++++ Recorded information ++++

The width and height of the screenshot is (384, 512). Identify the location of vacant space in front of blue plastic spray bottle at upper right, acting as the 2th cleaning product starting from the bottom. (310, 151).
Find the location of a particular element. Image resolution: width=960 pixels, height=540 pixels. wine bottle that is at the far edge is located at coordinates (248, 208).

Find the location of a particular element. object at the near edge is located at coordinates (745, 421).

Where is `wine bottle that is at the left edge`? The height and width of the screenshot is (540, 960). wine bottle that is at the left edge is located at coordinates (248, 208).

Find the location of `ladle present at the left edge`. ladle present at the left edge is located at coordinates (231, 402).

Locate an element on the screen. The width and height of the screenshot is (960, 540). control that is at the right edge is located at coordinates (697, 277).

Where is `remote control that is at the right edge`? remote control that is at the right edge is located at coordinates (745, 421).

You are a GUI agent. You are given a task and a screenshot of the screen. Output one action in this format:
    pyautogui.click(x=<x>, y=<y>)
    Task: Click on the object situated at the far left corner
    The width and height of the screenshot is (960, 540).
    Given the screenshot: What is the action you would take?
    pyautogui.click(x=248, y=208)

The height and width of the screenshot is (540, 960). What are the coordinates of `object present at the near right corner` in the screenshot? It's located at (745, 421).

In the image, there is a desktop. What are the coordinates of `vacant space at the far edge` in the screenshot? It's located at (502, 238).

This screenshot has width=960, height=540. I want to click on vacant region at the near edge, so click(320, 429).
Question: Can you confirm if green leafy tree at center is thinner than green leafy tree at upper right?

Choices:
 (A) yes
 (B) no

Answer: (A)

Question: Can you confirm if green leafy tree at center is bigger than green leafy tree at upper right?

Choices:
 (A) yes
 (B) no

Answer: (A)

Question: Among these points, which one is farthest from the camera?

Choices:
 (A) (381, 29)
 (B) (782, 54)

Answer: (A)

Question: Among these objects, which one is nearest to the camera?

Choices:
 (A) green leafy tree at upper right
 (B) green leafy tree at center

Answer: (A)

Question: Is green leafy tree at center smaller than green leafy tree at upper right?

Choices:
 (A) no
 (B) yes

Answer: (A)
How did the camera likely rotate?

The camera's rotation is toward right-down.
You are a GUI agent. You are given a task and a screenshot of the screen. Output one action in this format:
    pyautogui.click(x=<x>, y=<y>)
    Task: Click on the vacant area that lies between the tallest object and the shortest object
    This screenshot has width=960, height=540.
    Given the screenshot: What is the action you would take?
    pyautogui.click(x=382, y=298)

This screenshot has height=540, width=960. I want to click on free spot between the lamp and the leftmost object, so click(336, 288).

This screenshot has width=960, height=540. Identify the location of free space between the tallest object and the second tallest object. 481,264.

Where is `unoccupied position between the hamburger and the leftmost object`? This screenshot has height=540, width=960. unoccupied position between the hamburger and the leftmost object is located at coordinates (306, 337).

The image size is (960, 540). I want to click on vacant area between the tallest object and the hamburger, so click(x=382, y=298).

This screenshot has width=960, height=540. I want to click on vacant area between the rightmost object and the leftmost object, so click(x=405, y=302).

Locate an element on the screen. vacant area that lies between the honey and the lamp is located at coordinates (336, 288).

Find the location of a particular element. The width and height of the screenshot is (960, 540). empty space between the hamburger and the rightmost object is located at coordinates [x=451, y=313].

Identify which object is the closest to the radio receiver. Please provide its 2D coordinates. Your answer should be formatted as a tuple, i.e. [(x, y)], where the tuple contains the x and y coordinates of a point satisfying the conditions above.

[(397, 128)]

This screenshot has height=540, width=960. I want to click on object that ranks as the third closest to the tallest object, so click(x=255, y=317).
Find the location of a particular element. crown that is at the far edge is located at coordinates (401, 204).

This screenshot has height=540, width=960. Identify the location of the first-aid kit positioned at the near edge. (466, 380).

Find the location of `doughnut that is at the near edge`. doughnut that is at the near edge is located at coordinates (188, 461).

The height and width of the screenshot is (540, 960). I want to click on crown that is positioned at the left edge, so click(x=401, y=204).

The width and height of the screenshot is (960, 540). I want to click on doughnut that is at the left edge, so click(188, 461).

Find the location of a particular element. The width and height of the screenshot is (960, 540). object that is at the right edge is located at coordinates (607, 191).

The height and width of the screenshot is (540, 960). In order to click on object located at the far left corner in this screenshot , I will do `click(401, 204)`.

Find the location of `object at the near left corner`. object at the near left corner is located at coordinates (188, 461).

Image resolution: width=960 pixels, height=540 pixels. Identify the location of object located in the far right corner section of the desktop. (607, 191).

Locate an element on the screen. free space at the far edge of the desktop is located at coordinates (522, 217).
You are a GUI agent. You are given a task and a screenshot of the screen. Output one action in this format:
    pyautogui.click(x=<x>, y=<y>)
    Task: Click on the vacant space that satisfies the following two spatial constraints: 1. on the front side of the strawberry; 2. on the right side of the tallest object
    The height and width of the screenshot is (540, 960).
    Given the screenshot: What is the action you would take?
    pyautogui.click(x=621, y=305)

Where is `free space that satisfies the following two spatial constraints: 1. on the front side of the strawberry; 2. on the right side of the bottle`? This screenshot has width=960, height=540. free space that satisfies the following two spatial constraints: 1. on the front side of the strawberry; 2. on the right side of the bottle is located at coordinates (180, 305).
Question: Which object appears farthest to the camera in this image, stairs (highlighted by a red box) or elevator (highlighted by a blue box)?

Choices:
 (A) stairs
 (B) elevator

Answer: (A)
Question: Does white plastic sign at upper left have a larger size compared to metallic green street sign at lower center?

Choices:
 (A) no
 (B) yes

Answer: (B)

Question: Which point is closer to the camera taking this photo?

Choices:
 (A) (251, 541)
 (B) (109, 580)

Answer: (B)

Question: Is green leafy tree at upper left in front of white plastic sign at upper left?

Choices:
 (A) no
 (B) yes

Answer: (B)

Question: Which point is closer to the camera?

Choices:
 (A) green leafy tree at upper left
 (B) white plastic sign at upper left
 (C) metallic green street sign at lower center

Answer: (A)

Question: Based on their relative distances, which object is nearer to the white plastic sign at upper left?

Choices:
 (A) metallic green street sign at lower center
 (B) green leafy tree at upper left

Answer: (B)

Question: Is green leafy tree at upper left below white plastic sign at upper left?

++++

### Task brief
Can you turn every line of the entries above into a Markdown table with the columns "Row" and "Line", numbering each row and leaving out the blank lines?

### Response for this exercise
| Row | Line |
|---|---|
| 1 | The width and height of the screenshot is (384, 512). Identify the location of vacant space in front of blue plastic spray bottle at upper right, acting as the 2th cleaning product starting from the bottom. (310, 151). |
| 2 | Find the location of a particular element. Image resolution: width=960 pixels, height=540 pixels. wine bottle that is at the far edge is located at coordinates (248, 208). |
| 3 | Find the location of a particular element. object at the near edge is located at coordinates (745, 421). |
| 4 | Where is `wine bottle that is at the left edge`? The height and width of the screenshot is (540, 960). wine bottle that is at the left edge is located at coordinates (248, 208). |
| 5 | Find the location of `ladle present at the left edge`. ladle present at the left edge is located at coordinates (231, 402). |
| 6 | Locate an element on the screen. The width and height of the screenshot is (960, 540). control that is at the right edge is located at coordinates (697, 277). |
| 7 | Where is `remote control that is at the right edge`? remote control that is at the right edge is located at coordinates (745, 421). |
| 8 | You are a GUI agent. You are given a task and a screenshot of the screen. Output one action in this format: |
| 9 |     pyautogui.click(x=<x>, y=<y>) |
| 10 |     Task: Click on the object situated at the far left corner |
| 11 |     The width and height of the screenshot is (960, 540). |
| 12 |     Given the screenshot: What is the action you would take? |
| 13 |     pyautogui.click(x=248, y=208) |
| 14 | The height and width of the screenshot is (540, 960). What are the coordinates of `object present at the near right corner` in the screenshot? It's located at (745, 421). |
| 15 | In the image, there is a desktop. What are the coordinates of `vacant space at the far edge` in the screenshot? It's located at (502, 238). |
| 16 | This screenshot has width=960, height=540. I want to click on vacant region at the near edge, so click(320, 429). |
| 17 | Question: Can you confirm if green leafy tree at center is thinner than green leafy tree at upper right? |
| 18 | Choices: |
| 19 |  (A) yes |
| 20 |  (B) no |
| 21 | Answer: (A) |
| 22 | Question: Can you confirm if green leafy tree at center is bigger than green leafy tree at upper right? |
| 23 | Choices: |
| 24 |  (A) yes |
| 25 |  (B) no |
| 26 | Answer: (A) |
| 27 | Question: Among these points, which one is farthest from the camera? |
| 28 | Choices: |
| 29 |  (A) (381, 29) |
| 30 |  (B) (782, 54) |
| 31 | Answer: (A) |
| 32 | Question: Among these objects, which one is nearest to the camera? |
| 33 | Choices: |
| 34 |  (A) green leafy tree at upper right |
| 35 |  (B) green leafy tree at center |
| 36 | Answer: (A) |
| 37 | Question: Is green leafy tree at center smaller than green leafy tree at upper right? |
| 38 | Choices: |
| 39 |  (A) no |
| 40 |  (B) yes |
| 41 | Answer: (A) |
| 42 | How did the camera likely rotate? |
| 43 | The camera's rotation is toward right-down. |
| 44 | You are a GUI agent. You are given a task and a screenshot of the screen. Output one action in this format: |
| 45 |     pyautogui.click(x=<x>, y=<y>) |
| 46 |     Task: Click on the vacant area that lies between the tallest object and the shortest object |
| 47 |     This screenshot has width=960, height=540. |
| 48 |     Given the screenshot: What is the action you would take? |
| 49 |     pyautogui.click(x=382, y=298) |
| 50 | This screenshot has height=540, width=960. I want to click on free spot between the lamp and the leftmost object, so click(336, 288). |
| 51 | This screenshot has width=960, height=540. Identify the location of free space between the tallest object and the second tallest object. 481,264. |
| 52 | Where is `unoccupied position between the hamburger and the leftmost object`? This screenshot has height=540, width=960. unoccupied position between the hamburger and the leftmost object is located at coordinates (306, 337). |
| 53 | The image size is (960, 540). I want to click on vacant area between the tallest object and the hamburger, so click(x=382, y=298). |
| 54 | This screenshot has width=960, height=540. I want to click on vacant area between the rightmost object and the leftmost object, so click(x=405, y=302). |
| 55 | Locate an element on the screen. vacant area that lies between the honey and the lamp is located at coordinates (336, 288). |
| 56 | Find the location of a particular element. The width and height of the screenshot is (960, 540). empty space between the hamburger and the rightmost object is located at coordinates [x=451, y=313]. |
| 57 | Identify which object is the closest to the radio receiver. Please provide its 2D coordinates. Your answer should be formatted as a tuple, i.e. [(x, y)], where the tuple contains the x and y coordinates of a point satisfying the conditions above. |
| 58 | [(397, 128)] |
| 59 | This screenshot has height=540, width=960. I want to click on object that ranks as the third closest to the tallest object, so click(x=255, y=317). |
| 60 | Find the location of a particular element. crown that is at the far edge is located at coordinates (401, 204). |
| 61 | This screenshot has height=540, width=960. Identify the location of the first-aid kit positioned at the near edge. (466, 380). |
| 62 | Find the location of `doughnut that is at the near edge`. doughnut that is at the near edge is located at coordinates (188, 461). |
| 63 | The height and width of the screenshot is (540, 960). I want to click on crown that is positioned at the left edge, so click(x=401, y=204). |
| 64 | The width and height of the screenshot is (960, 540). I want to click on doughnut that is at the left edge, so click(188, 461). |
| 65 | Find the location of a particular element. The width and height of the screenshot is (960, 540). object that is at the right edge is located at coordinates (607, 191). |
| 66 | The height and width of the screenshot is (540, 960). In order to click on object located at the far left corner in this screenshot , I will do `click(401, 204)`. |
| 67 | Find the location of `object at the near left corner`. object at the near left corner is located at coordinates (188, 461). |
| 68 | Image resolution: width=960 pixels, height=540 pixels. Identify the location of object located in the far right corner section of the desktop. (607, 191). |
| 69 | Locate an element on the screen. free space at the far edge of the desktop is located at coordinates (522, 217). |
| 70 | You are a GUI agent. You are given a task and a screenshot of the screen. Output one action in this format: |
| 71 |     pyautogui.click(x=<x>, y=<y>) |
| 72 |     Task: Click on the vacant space that satisfies the following two spatial constraints: 1. on the front side of the strawberry; 2. on the right side of the tallest object |
| 73 |     The height and width of the screenshot is (540, 960). |
| 74 |     Given the screenshot: What is the action you would take? |
| 75 |     pyautogui.click(x=621, y=305) |
| 76 | Where is `free space that satisfies the following two spatial constraints: 1. on the front side of the strawberry; 2. on the right side of the bottle`? This screenshot has width=960, height=540. free space that satisfies the following two spatial constraints: 1. on the front side of the strawberry; 2. on the right side of the bottle is located at coordinates (180, 305). |
| 77 | Question: Which object appears farthest to the camera in this image, stairs (highlighted by a red box) or elevator (highlighted by a blue box)? |
| 78 | Choices: |
| 79 |  (A) stairs |
| 80 |  (B) elevator |
| 81 | Answer: (A) |
| 82 | Question: Does white plastic sign at upper left have a larger size compared to metallic green street sign at lower center? |
| 83 | Choices: |
| 84 |  (A) no |
| 85 |  (B) yes |
| 86 | Answer: (B) |
| 87 | Question: Which point is closer to the camera taking this photo? |
| 88 | Choices: |
| 89 |  (A) (251, 541) |
| 90 |  (B) (109, 580) |
| 91 | Answer: (B) |
| 92 | Question: Is green leafy tree at upper left in front of white plastic sign at upper left? |
| 93 | Choices: |
| 94 |  (A) no |
| 95 |  (B) yes |
| 96 | Answer: (B) |
| 97 | Question: Which point is closer to the camera? |
| 98 | Choices: |
| 99 |  (A) green leafy tree at upper left |
| 100 |  (B) white plastic sign at upper left |
| 101 |  (C) metallic green street sign at lower center |
| 102 | Answer: (A) |
| 103 | Question: Based on their relative distances, which object is nearer to the white plastic sign at upper left? |
| 104 | Choices: |
| 105 |  (A) metallic green street sign at lower center |
| 106 |  (B) green leafy tree at upper left |
| 107 | Answer: (B) |
| 108 | Question: Is green leafy tree at upper left below white plastic sign at upper left? |